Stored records
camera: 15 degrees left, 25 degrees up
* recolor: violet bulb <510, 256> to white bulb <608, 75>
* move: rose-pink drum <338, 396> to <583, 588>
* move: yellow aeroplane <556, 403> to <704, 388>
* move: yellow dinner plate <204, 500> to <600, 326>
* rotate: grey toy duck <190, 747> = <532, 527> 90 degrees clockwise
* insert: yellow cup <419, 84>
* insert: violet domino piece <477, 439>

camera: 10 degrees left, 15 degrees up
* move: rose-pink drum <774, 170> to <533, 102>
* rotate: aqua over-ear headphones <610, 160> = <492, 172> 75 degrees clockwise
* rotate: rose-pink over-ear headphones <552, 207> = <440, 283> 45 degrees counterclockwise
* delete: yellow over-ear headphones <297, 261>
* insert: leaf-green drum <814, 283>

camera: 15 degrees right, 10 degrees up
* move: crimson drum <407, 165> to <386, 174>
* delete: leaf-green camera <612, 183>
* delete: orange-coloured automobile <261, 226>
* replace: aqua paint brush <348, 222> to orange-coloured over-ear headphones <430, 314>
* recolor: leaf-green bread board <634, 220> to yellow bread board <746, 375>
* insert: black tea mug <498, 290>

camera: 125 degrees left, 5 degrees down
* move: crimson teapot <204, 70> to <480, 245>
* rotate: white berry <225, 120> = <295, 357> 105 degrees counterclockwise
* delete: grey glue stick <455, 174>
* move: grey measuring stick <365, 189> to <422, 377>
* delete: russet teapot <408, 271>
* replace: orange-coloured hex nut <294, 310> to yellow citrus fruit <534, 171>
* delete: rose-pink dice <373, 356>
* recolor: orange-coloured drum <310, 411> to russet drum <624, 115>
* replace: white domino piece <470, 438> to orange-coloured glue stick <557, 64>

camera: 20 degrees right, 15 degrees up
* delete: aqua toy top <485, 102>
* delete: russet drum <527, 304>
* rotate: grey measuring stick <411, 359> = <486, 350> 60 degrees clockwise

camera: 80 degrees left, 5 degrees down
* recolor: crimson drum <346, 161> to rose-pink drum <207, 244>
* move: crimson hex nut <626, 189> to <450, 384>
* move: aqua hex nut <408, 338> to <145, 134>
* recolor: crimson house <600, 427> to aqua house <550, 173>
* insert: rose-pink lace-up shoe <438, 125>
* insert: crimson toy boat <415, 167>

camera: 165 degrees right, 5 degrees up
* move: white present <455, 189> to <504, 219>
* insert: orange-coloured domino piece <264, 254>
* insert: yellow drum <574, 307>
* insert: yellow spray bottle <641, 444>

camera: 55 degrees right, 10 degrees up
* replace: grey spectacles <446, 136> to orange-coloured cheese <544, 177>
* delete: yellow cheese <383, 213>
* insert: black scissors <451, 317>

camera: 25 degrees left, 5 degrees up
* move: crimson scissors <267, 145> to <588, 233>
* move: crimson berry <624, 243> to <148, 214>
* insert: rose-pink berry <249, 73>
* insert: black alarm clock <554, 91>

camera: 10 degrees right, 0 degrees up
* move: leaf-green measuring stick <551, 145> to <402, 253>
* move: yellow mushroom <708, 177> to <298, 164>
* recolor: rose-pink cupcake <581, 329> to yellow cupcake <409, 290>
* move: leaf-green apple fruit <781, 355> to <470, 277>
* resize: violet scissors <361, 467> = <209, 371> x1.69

• [Work required]
Looking at the data above, write out exactly the lines that start at the one containing "bulb <608, 75>" and end at the one containing "cup <419, 84>"; include both and nothing beyond.

• [Answer box]
* recolor: violet bulb <510, 256> to white bulb <608, 75>
* move: rose-pink drum <338, 396> to <583, 588>
* move: yellow aeroplane <556, 403> to <704, 388>
* move: yellow dinner plate <204, 500> to <600, 326>
* rotate: grey toy duck <190, 747> = <532, 527> 90 degrees clockwise
* insert: yellow cup <419, 84>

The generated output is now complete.